(Beginning of Records for the task)

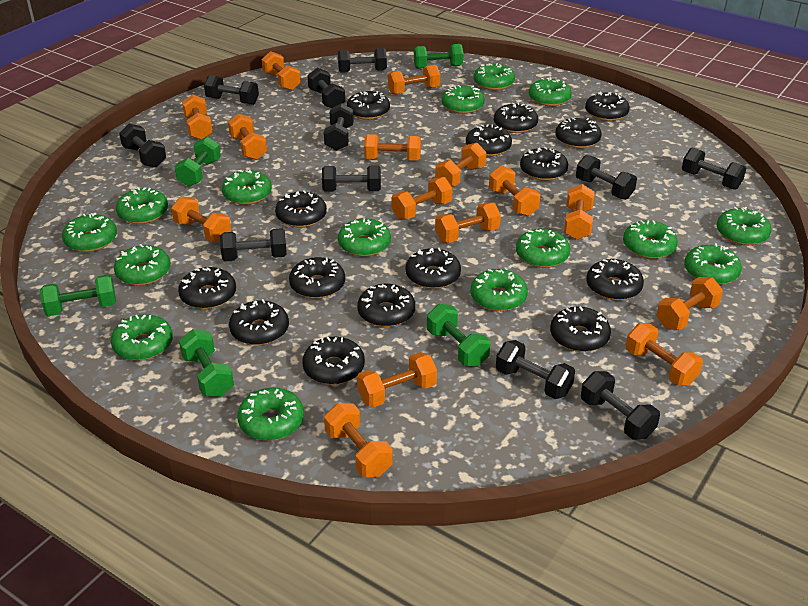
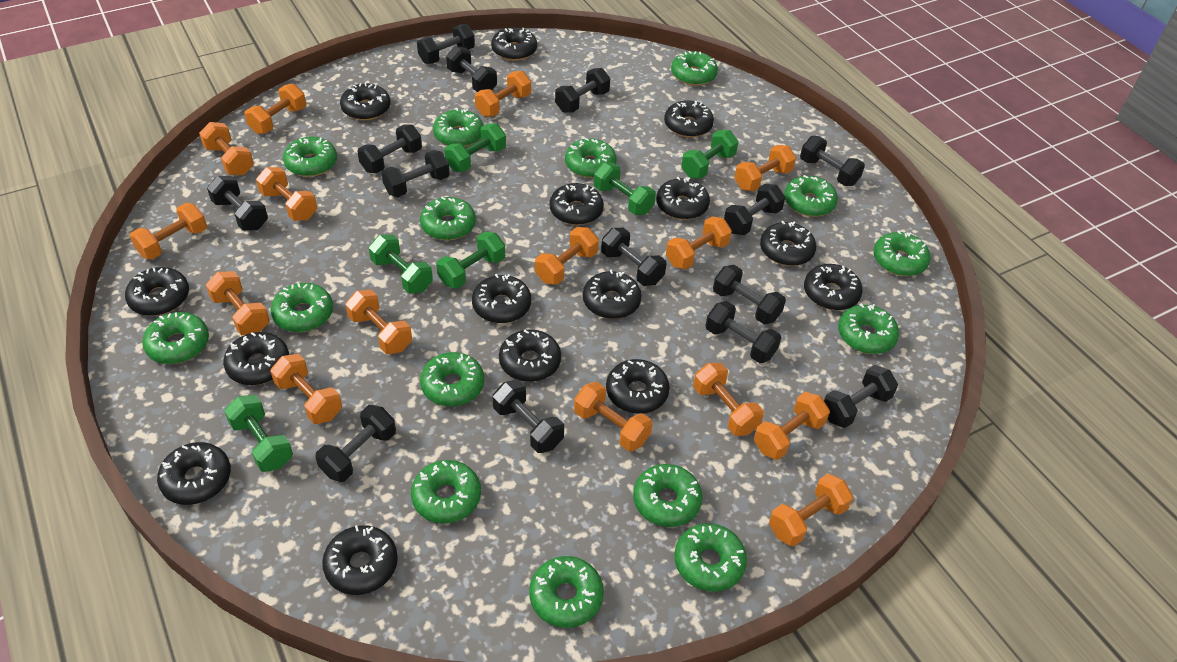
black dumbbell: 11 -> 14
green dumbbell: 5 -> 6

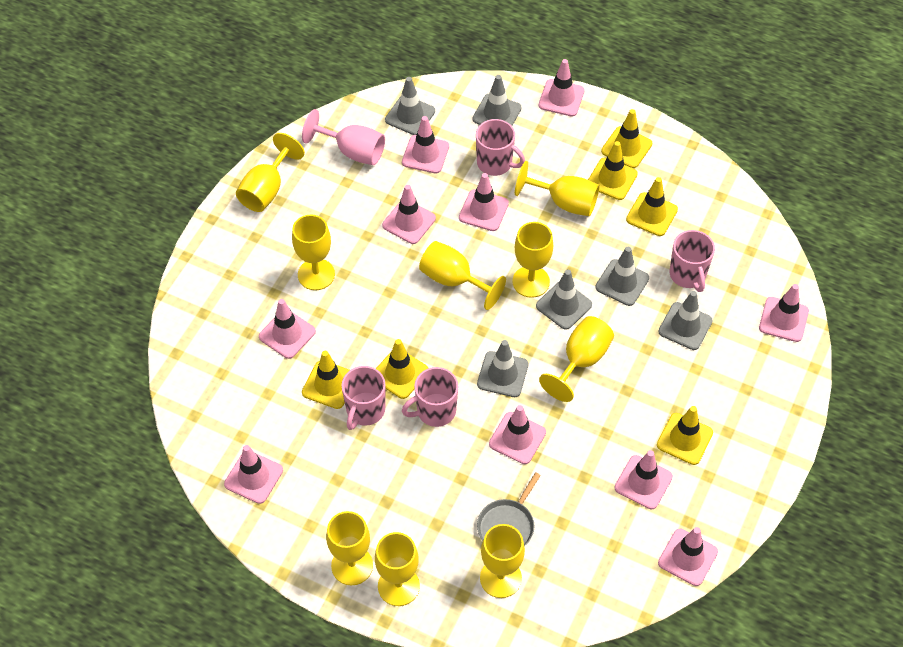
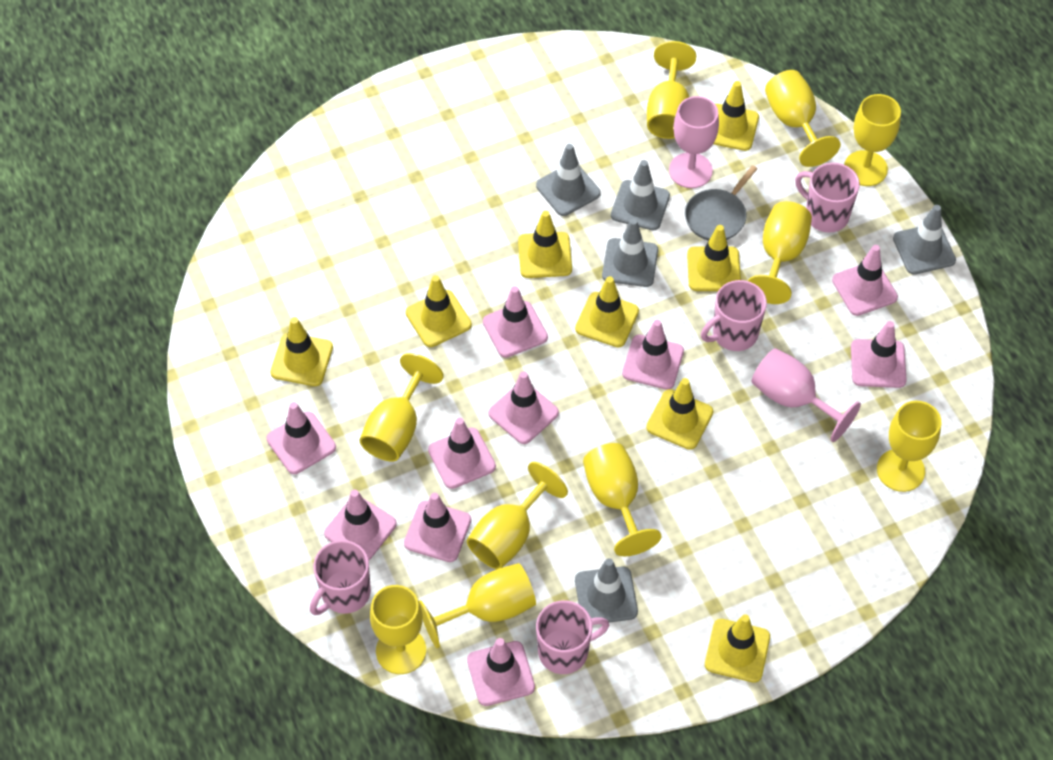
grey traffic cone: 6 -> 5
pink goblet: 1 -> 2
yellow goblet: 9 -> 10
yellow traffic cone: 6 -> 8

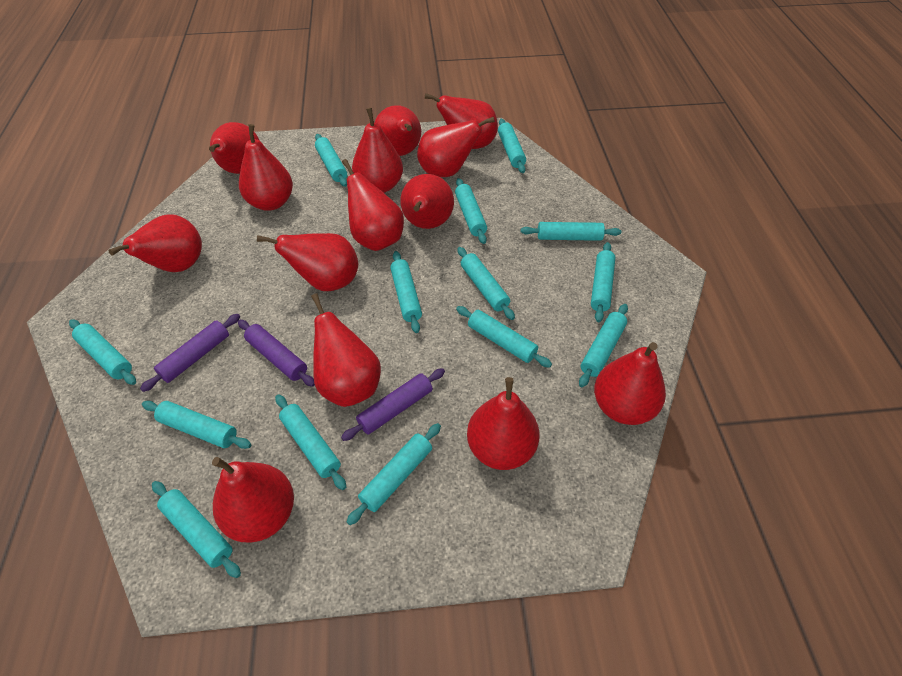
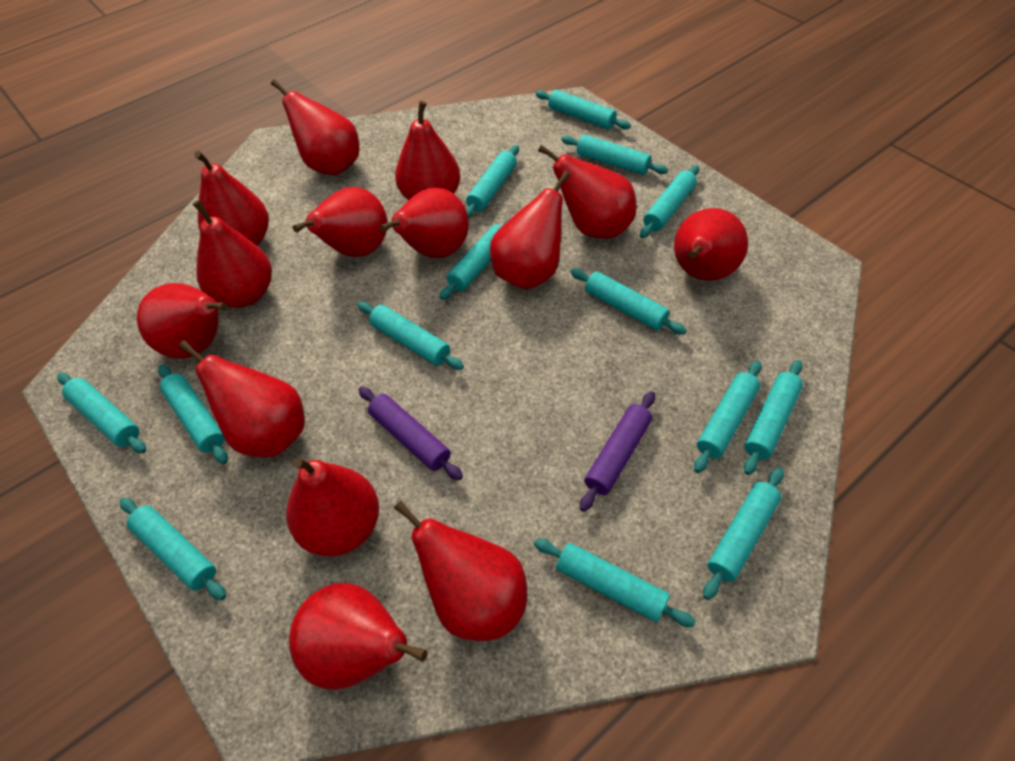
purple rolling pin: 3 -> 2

(End of Records for the task)

- Exercise instructions
An exact transcript of the listing is needed, free of pictures.

- Result of the exercise
black dumbbell: 11 -> 14
green dumbbell: 5 -> 6

grey traffic cone: 6 -> 5
pink goblet: 1 -> 2
yellow goblet: 9 -> 10
yellow traffic cone: 6 -> 8

purple rolling pin: 3 -> 2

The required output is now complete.